Assignment => Give again, word for word, every line in the entries below from the line with "yellow L-shape at" up to and including the line with "purple semicircle at (1254, 292): moved", and no other line.

==== Extracted material ====

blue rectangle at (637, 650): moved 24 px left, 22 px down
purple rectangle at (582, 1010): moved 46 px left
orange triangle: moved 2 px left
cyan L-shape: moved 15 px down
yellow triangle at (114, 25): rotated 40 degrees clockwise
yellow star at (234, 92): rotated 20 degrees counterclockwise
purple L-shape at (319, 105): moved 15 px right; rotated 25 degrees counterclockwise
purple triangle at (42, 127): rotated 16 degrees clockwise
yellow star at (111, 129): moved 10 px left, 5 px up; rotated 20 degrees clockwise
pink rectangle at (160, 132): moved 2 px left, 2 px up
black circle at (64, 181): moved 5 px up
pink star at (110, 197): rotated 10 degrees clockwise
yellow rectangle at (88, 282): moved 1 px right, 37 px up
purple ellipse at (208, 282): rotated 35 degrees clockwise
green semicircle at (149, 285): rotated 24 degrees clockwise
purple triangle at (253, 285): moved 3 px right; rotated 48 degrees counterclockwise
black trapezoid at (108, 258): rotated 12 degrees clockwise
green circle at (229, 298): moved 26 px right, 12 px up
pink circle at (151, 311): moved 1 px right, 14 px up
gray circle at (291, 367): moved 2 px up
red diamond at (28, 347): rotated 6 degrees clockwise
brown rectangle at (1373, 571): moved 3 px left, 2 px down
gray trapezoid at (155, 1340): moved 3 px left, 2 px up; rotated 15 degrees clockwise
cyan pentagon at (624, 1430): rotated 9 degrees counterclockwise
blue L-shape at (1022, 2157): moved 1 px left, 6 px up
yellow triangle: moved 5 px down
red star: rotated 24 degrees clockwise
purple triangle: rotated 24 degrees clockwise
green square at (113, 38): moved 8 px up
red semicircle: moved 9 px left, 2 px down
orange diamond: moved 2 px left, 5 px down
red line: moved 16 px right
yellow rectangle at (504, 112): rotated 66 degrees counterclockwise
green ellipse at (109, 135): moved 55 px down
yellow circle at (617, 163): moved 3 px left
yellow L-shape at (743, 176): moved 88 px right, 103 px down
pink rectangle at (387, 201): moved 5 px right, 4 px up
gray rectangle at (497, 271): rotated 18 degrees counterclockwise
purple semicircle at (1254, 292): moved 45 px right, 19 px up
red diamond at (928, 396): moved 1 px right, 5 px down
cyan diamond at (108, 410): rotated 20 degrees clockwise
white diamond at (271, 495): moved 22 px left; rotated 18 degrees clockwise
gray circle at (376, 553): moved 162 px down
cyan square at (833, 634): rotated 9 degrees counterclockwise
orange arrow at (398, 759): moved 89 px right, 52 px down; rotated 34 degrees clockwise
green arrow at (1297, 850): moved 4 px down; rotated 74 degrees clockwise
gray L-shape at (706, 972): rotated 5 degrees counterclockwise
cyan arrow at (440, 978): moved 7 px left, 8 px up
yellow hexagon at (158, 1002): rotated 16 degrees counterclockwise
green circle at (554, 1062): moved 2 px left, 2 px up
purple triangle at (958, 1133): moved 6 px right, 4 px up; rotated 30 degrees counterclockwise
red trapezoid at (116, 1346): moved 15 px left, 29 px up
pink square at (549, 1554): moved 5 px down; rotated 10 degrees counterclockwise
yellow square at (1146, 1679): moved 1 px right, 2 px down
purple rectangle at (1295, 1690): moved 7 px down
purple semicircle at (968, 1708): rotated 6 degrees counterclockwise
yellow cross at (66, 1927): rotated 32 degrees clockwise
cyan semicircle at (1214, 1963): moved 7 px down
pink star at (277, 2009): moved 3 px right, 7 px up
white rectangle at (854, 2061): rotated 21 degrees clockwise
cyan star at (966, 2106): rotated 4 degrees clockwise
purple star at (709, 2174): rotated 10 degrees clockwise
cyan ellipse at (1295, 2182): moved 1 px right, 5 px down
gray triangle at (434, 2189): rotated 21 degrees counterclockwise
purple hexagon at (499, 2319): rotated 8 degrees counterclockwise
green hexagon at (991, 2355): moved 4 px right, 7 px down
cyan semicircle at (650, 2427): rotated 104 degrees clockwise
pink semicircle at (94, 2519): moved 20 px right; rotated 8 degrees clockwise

====

Solution for this problem =>
yellow L-shape at (743, 176): moved 88 px right, 103 px down
pink rectangle at (387, 201): moved 5 px right, 4 px up
gray rectangle at (497, 271): rotated 18 degrees counterclockwise
purple semicircle at (1254, 292): moved 45 px right, 19 px up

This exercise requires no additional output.